• _WHAT YOU NEED TO DO_
I need every line of the material below that includes the string "LIGHT".

----------

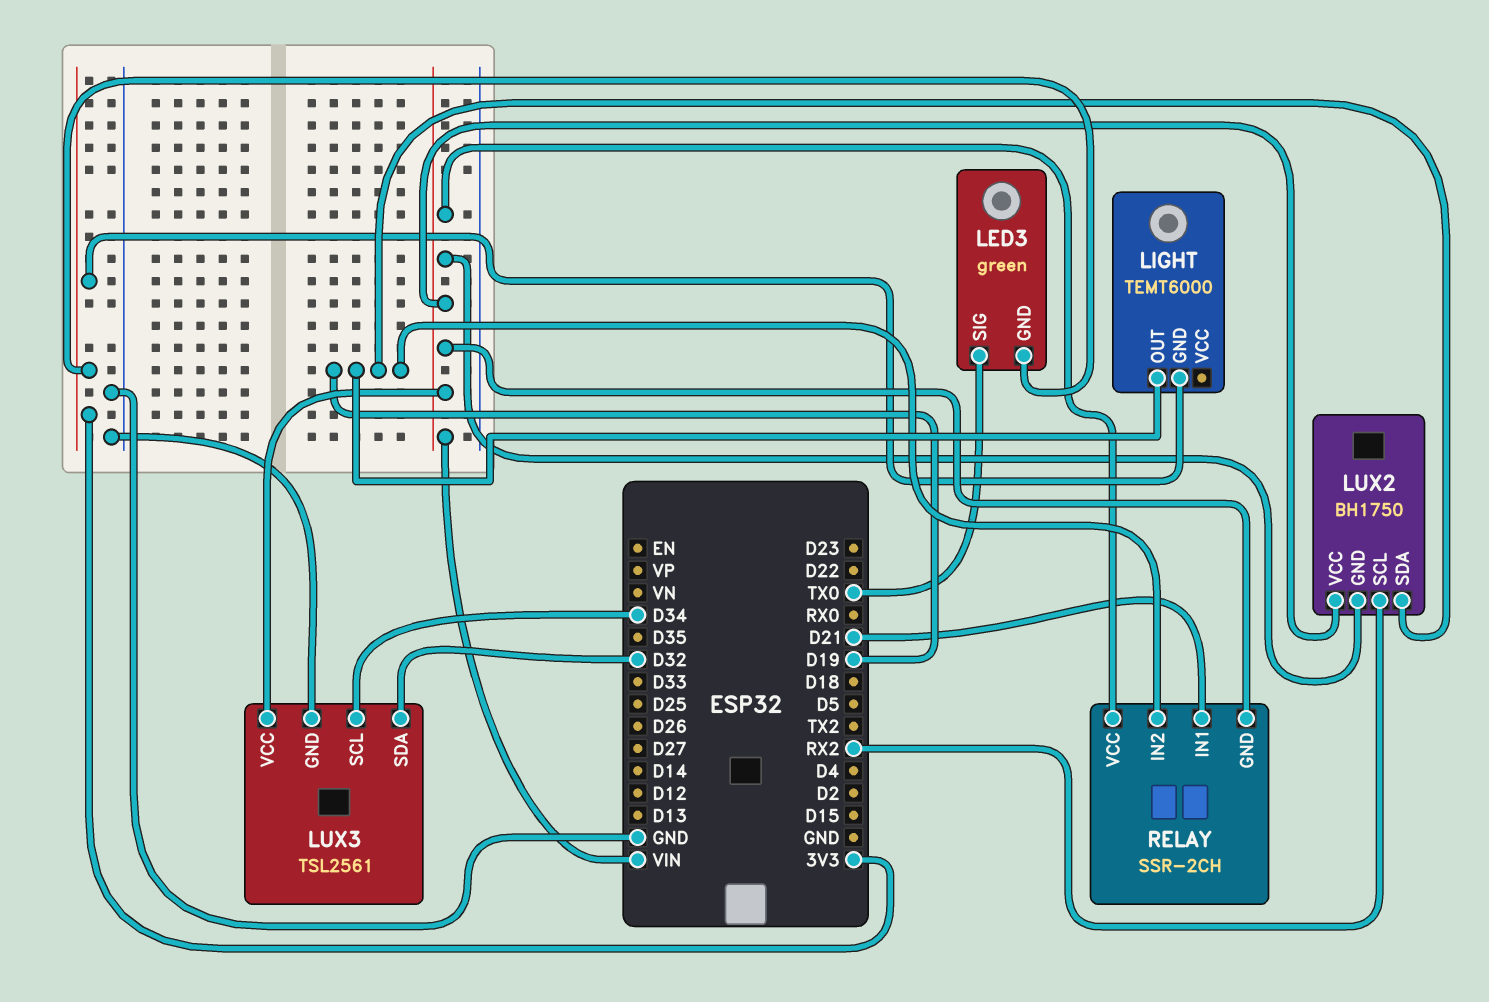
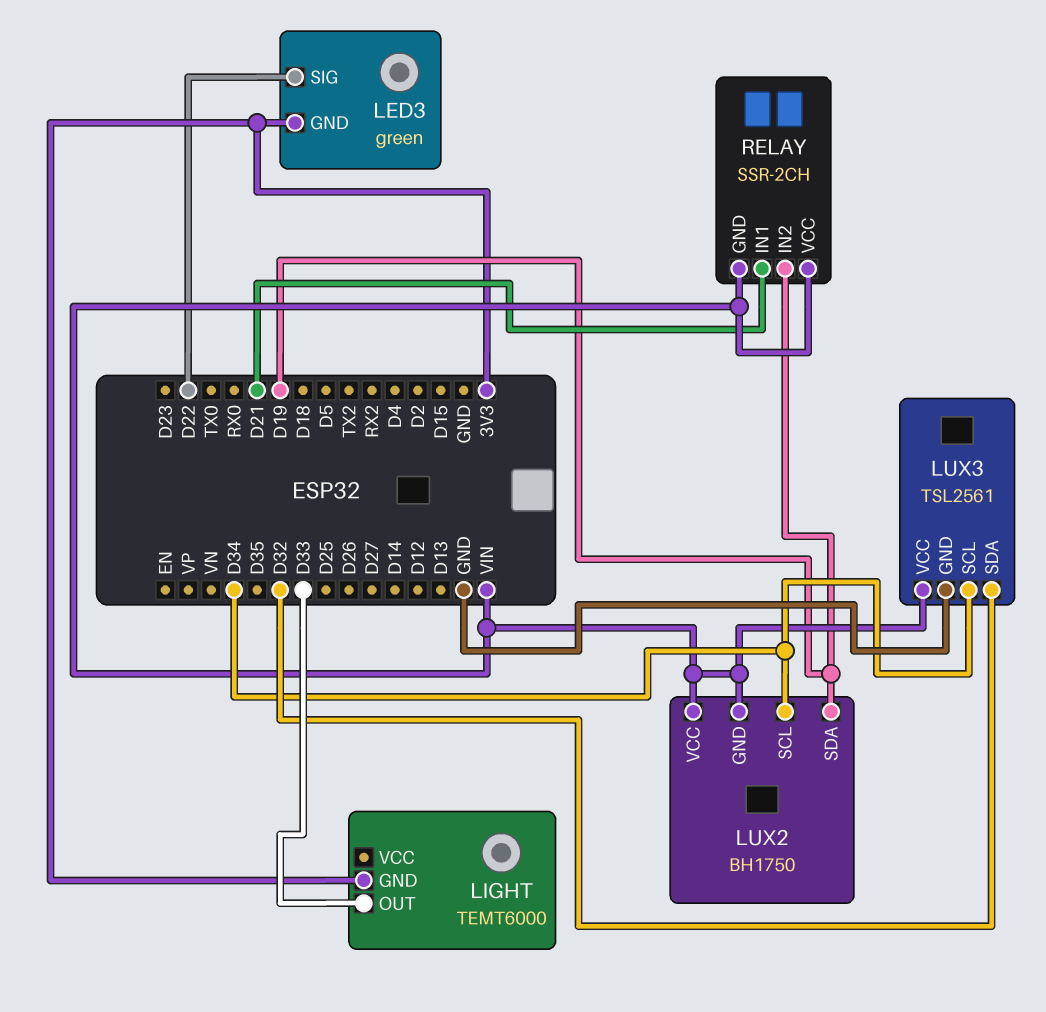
LED3 pin SIG: TX0 -> D22
LIGHT pin OUT: D19 -> D33
LUX2 pin SCL: RX2 -> D34

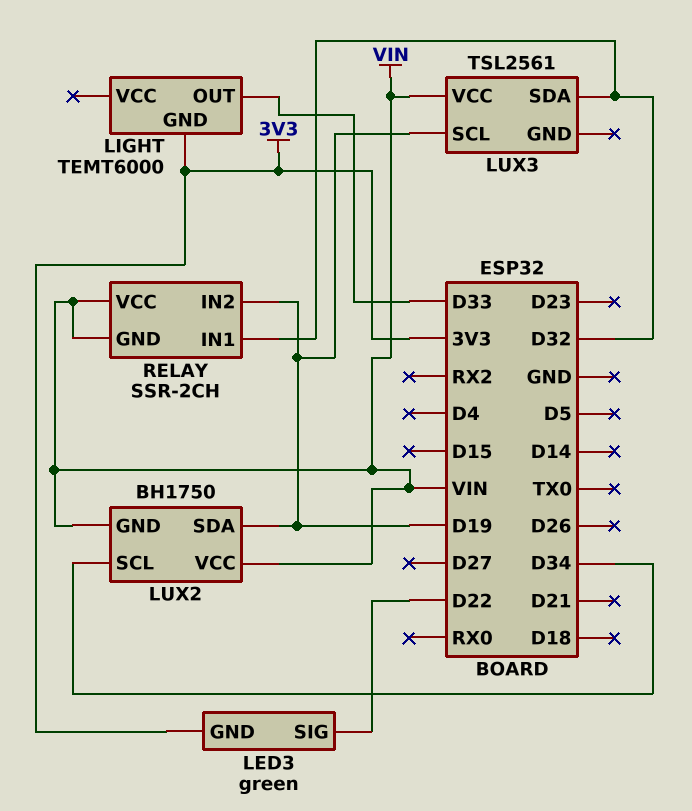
LUX3 pin GND: GND -> none
LUX3 pin SCL: D34 -> D19
RELAY pin IN1: D21 -> D32

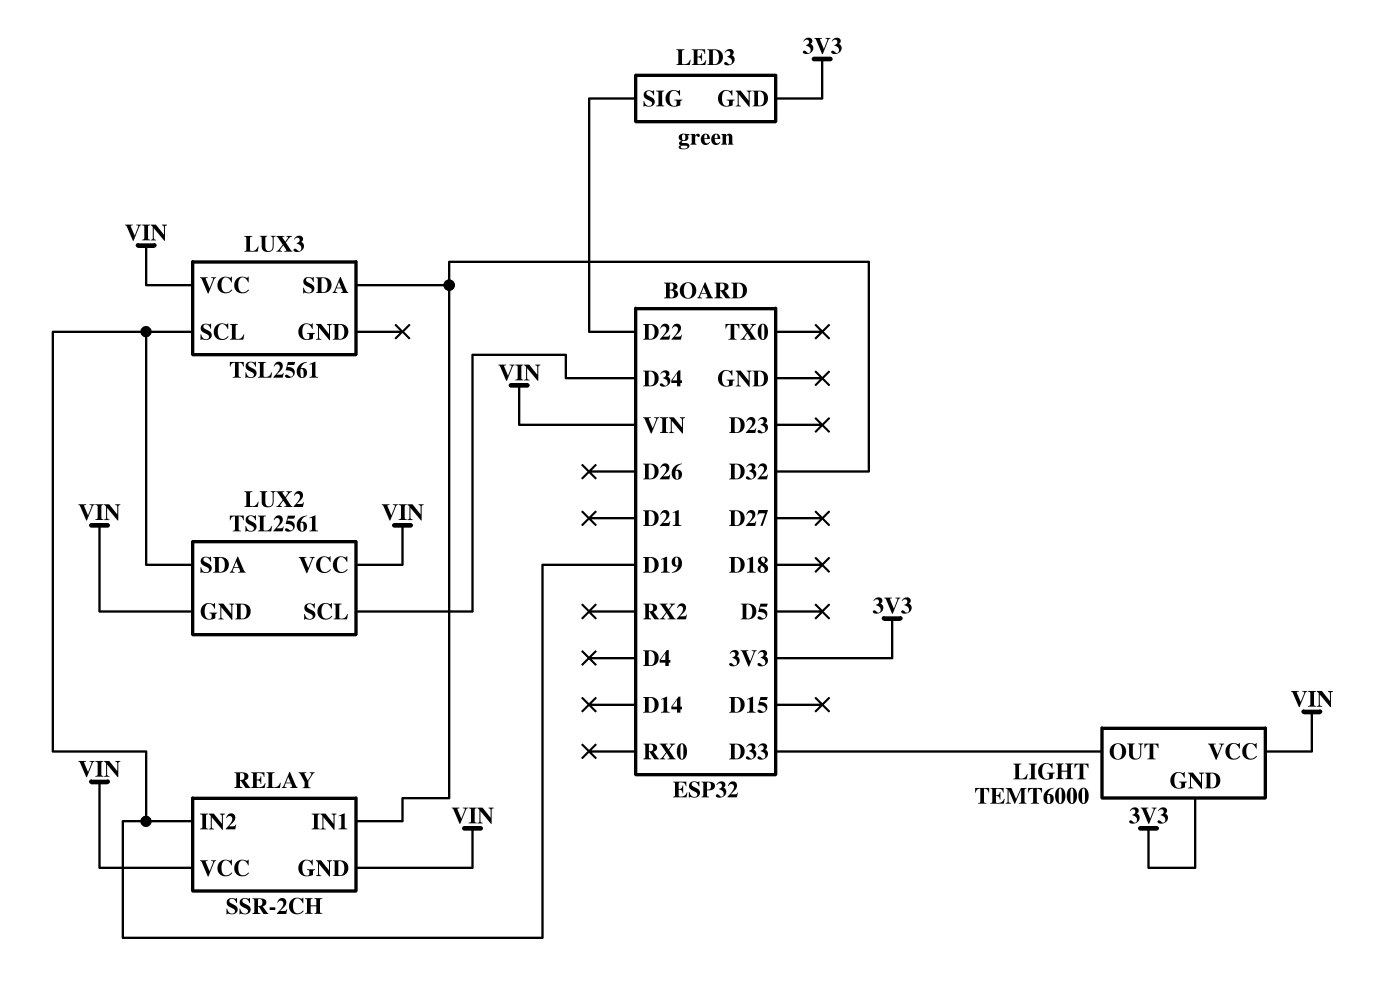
LIGHT pin VCC: none -> VIN
LUX2: BH1750 -> TSL2561

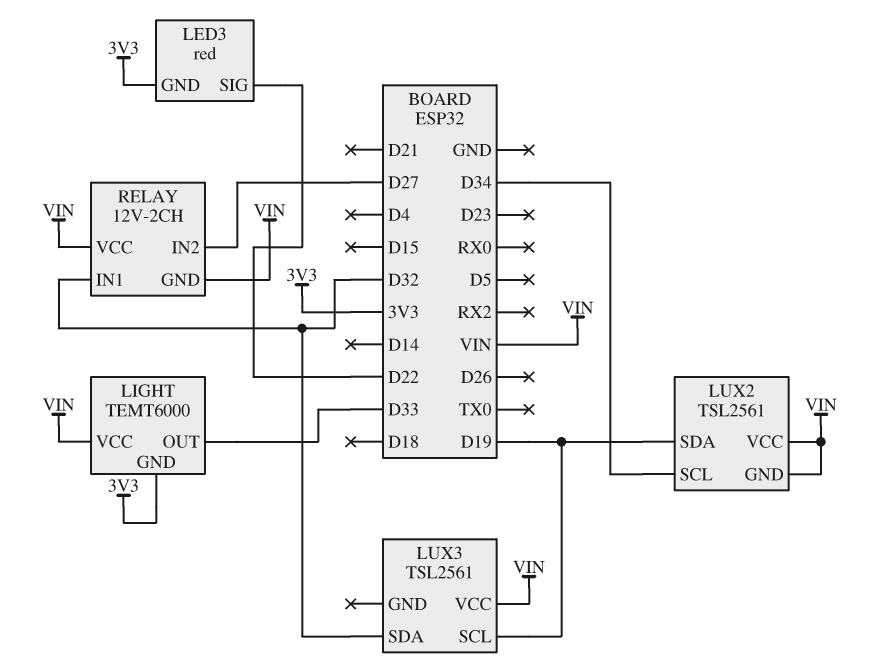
LED3: green -> red
RELAY: SSR-2CH -> 12V-2CH
RELAY pin IN2: D19 -> D27

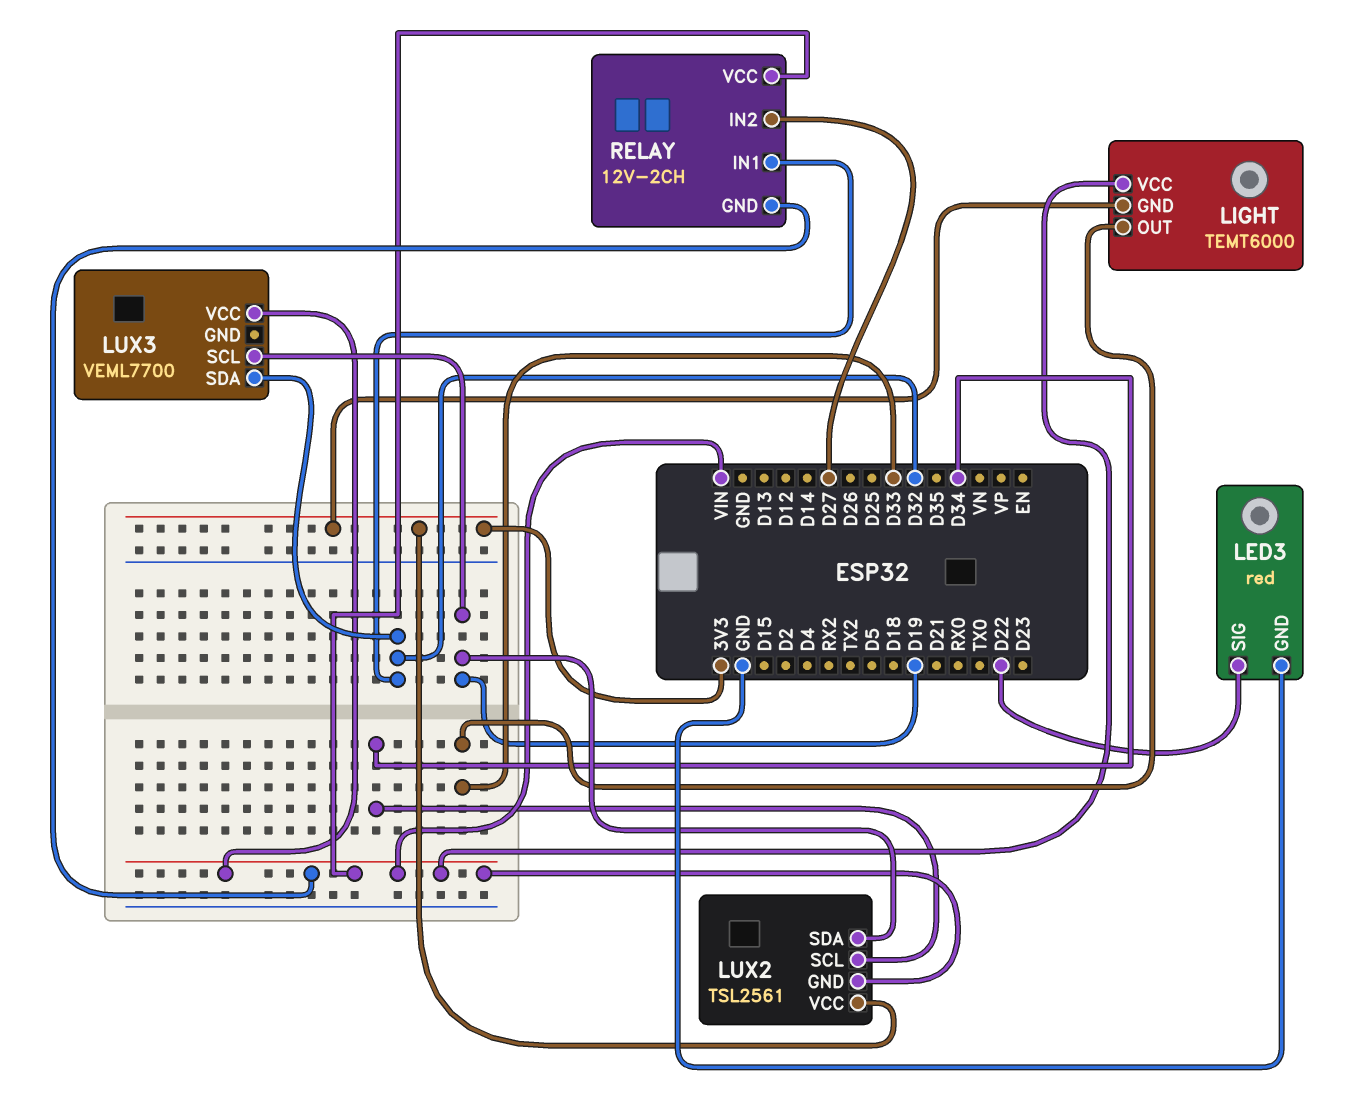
LED3 pin GND: 3V3 -> GND
LUX2 pin VCC: VIN -> 3V3
LUX3: TSL2561 -> VEML7700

----------

• _SOLUTION FOR THIS TASK_
LIGHT pin OUT: D19 -> D33
LIGHT pin VCC: none -> VIN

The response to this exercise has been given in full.